━━━━━ WORKING DATA ━━━━━

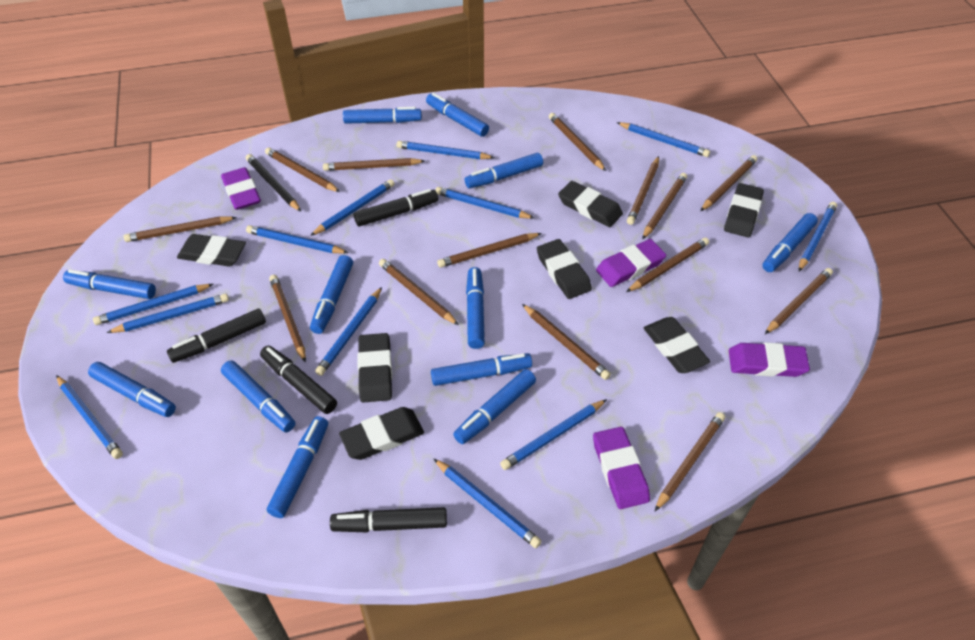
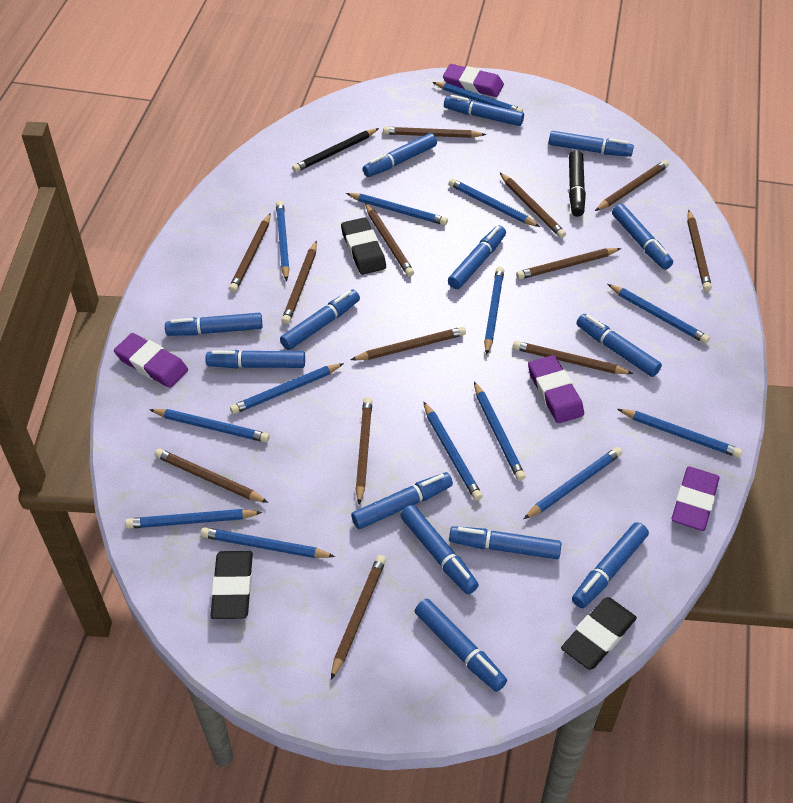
black eraser: 7 -> 3
black marker: 4 -> 1
blue marker: 12 -> 14
blue pencil: 12 -> 14
brown pencil: 14 -> 13

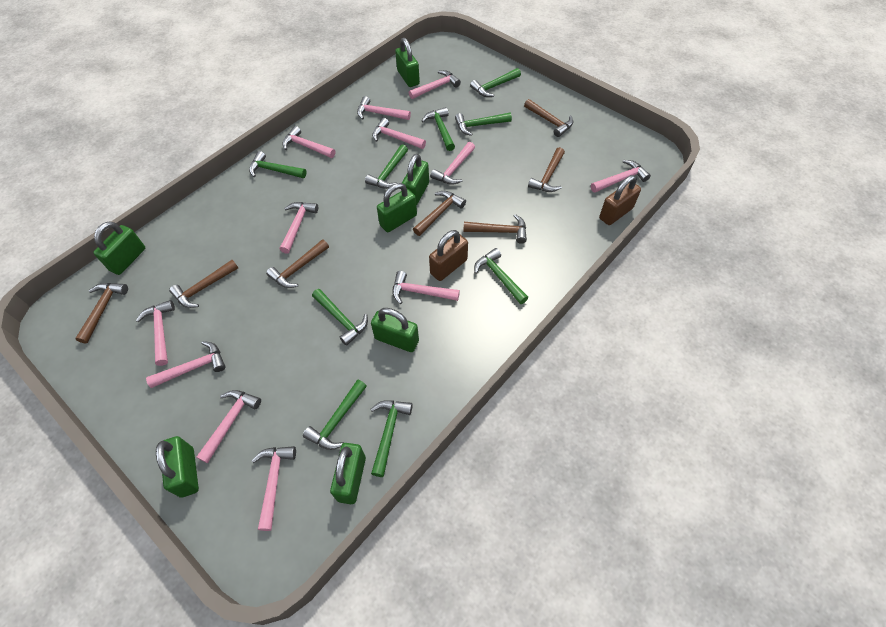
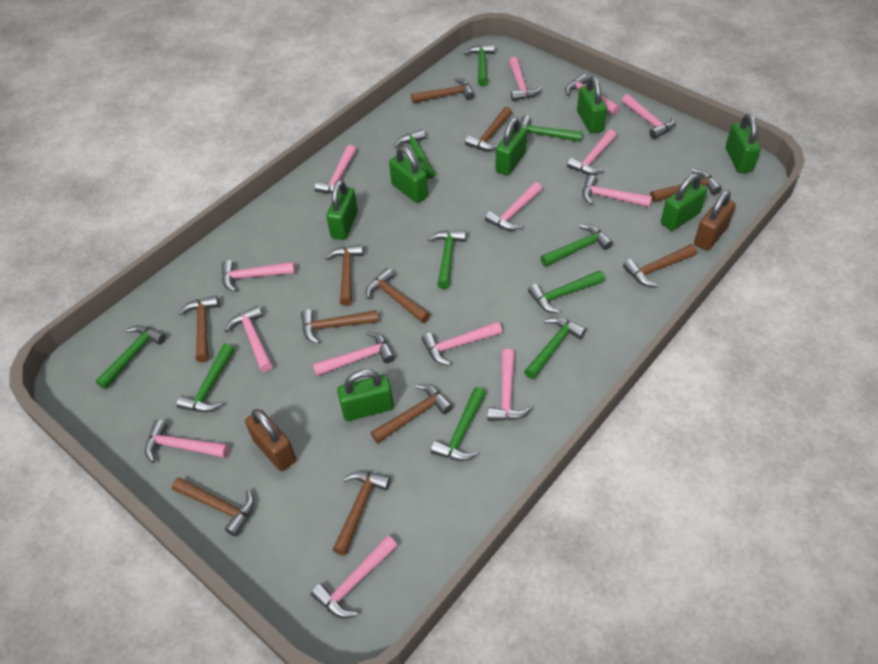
brown hammer: 7 -> 11
green hammer: 9 -> 10
pink hammer: 12 -> 14

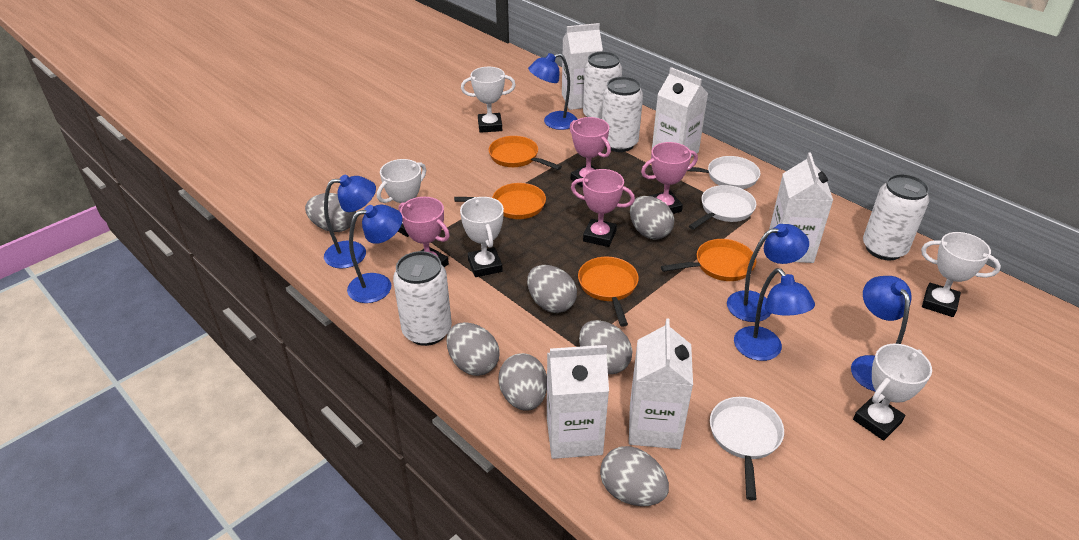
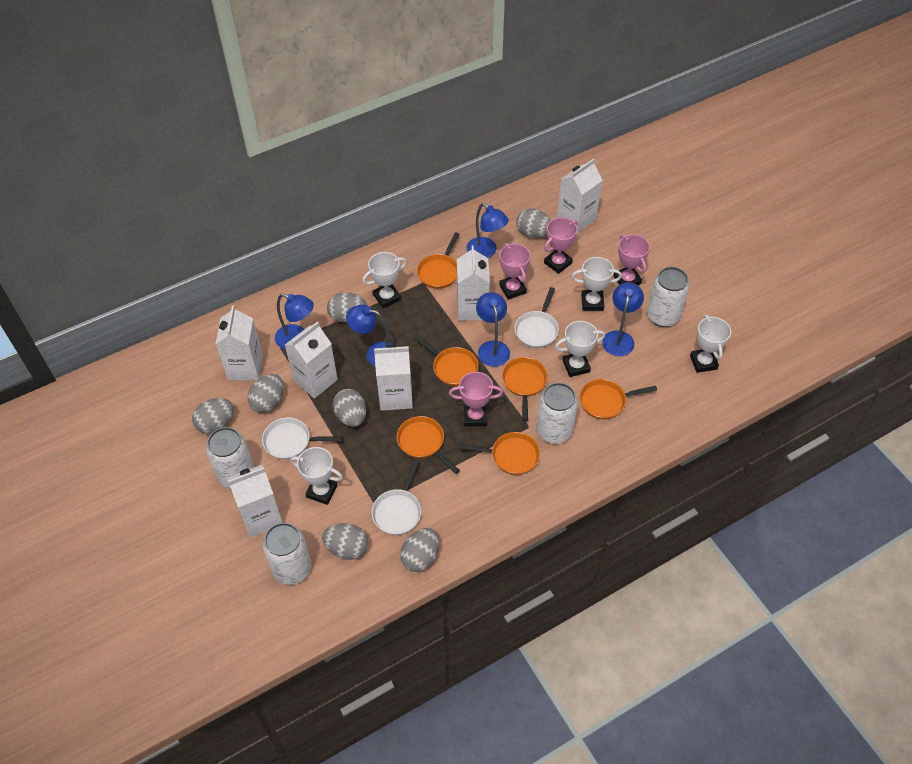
blue lamp: 6 -> 5
orange pan: 4 -> 6
white carton: 5 -> 6

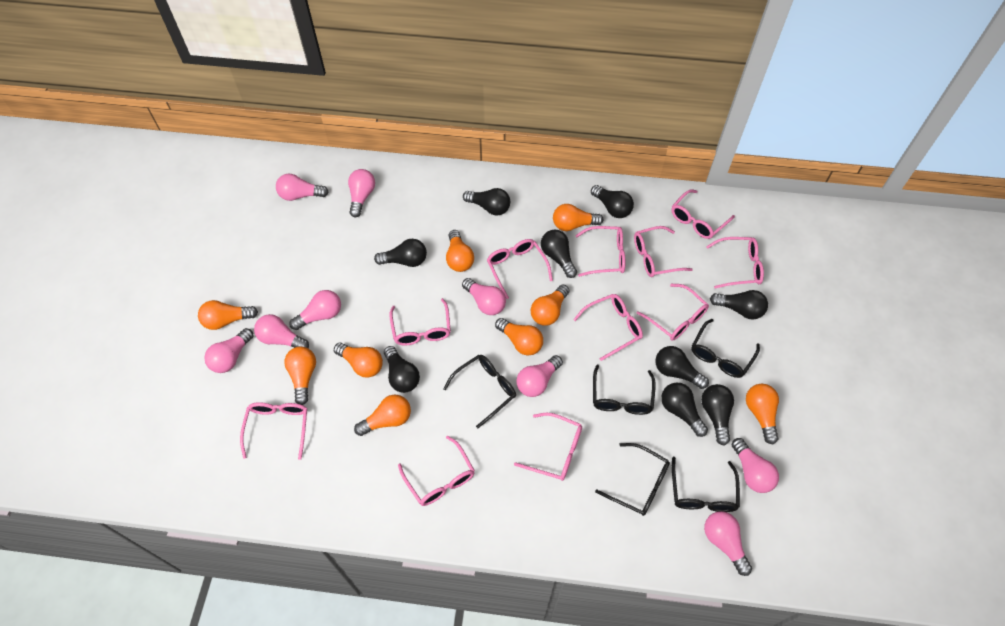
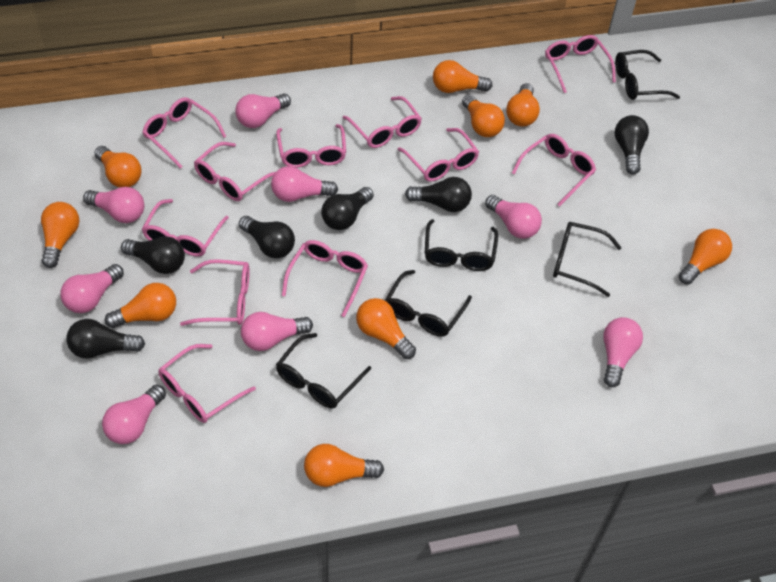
black light bulb: 9 -> 6
pink light bulb: 9 -> 8

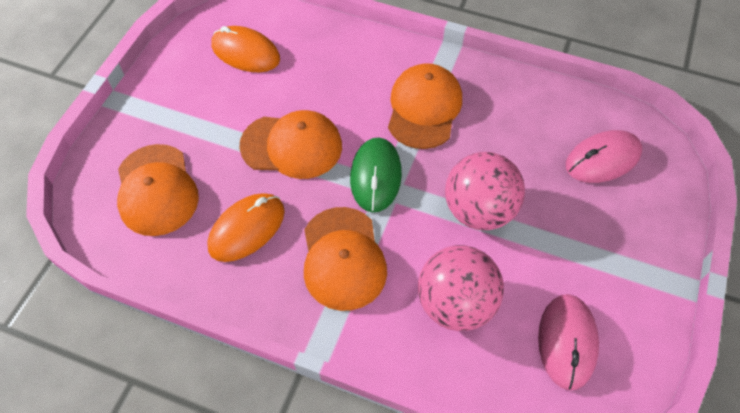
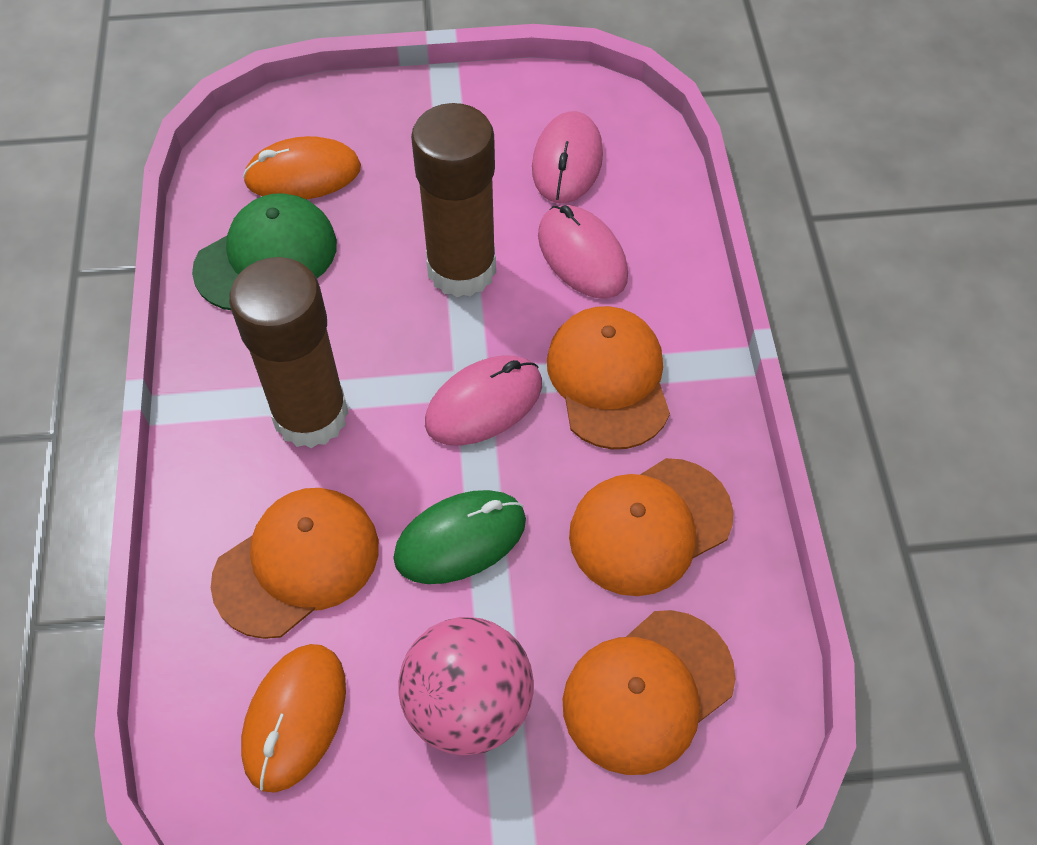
brown glue stick: 0 -> 2
green cap: 0 -> 1
pink ball: 2 -> 1
pink mouse: 2 -> 3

━━━━━

* WORK ITEM
From the material above, give again exactly the lines from the one that contains "black marker: 4 -> 1" through the one that contains "pink ball: 2 -> 1", and leave out the pictures.

* RESULT FOR THIS TASK
black marker: 4 -> 1
blue marker: 12 -> 14
blue pencil: 12 -> 14
brown pencil: 14 -> 13

brown hammer: 7 -> 11
green hammer: 9 -> 10
pink hammer: 12 -> 14

blue lamp: 6 -> 5
orange pan: 4 -> 6
white carton: 5 -> 6

black light bulb: 9 -> 6
pink light bulb: 9 -> 8

brown glue stick: 0 -> 2
green cap: 0 -> 1
pink ball: 2 -> 1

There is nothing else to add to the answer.